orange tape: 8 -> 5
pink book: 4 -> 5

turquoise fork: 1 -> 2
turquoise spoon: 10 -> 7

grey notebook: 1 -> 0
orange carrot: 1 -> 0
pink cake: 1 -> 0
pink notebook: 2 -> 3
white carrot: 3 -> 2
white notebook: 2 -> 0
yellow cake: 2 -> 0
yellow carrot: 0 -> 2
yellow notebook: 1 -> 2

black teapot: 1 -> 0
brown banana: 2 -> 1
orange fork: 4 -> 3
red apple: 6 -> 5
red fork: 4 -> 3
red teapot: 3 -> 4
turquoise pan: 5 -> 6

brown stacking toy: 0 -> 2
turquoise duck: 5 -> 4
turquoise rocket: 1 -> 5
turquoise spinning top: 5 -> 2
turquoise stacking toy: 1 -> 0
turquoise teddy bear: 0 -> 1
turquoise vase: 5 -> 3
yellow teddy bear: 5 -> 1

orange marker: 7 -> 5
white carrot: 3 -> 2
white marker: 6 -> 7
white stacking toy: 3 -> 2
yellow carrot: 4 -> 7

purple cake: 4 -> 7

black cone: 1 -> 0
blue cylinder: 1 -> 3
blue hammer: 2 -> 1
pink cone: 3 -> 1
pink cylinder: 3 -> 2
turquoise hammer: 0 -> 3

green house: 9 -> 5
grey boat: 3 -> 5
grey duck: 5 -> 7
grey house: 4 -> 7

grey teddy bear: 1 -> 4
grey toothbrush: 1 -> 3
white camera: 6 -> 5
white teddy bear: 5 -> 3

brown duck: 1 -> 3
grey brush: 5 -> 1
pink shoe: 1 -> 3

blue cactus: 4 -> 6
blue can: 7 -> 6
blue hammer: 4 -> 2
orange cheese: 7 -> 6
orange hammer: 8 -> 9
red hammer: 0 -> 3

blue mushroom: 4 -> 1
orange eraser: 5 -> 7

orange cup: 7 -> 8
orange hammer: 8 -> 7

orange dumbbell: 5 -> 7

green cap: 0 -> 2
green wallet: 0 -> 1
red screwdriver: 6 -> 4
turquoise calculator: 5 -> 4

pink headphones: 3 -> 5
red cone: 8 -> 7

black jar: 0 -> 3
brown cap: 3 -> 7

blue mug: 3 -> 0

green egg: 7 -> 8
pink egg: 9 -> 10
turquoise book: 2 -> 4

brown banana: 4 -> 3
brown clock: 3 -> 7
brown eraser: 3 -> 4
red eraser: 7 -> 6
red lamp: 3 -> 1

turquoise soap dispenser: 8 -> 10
==*==
__Aim of the task__. Given the records above, reproduce precisely and only the lines between the line holding "blue cactus: 4 -> 6" and the line holding "pink egg: 9 -> 10", inclusive.

__Solved problem__.
blue cactus: 4 -> 6
blue can: 7 -> 6
blue hammer: 4 -> 2
orange cheese: 7 -> 6
orange hammer: 8 -> 9
red hammer: 0 -> 3

blue mushroom: 4 -> 1
orange eraser: 5 -> 7

orange cup: 7 -> 8
orange hammer: 8 -> 7

orange dumbbell: 5 -> 7

green cap: 0 -> 2
green wallet: 0 -> 1
red screwdriver: 6 -> 4
turquoise calculator: 5 -> 4

pink headphones: 3 -> 5
red cone: 8 -> 7

black jar: 0 -> 3
brown cap: 3 -> 7

blue mug: 3 -> 0

green egg: 7 -> 8
pink egg: 9 -> 10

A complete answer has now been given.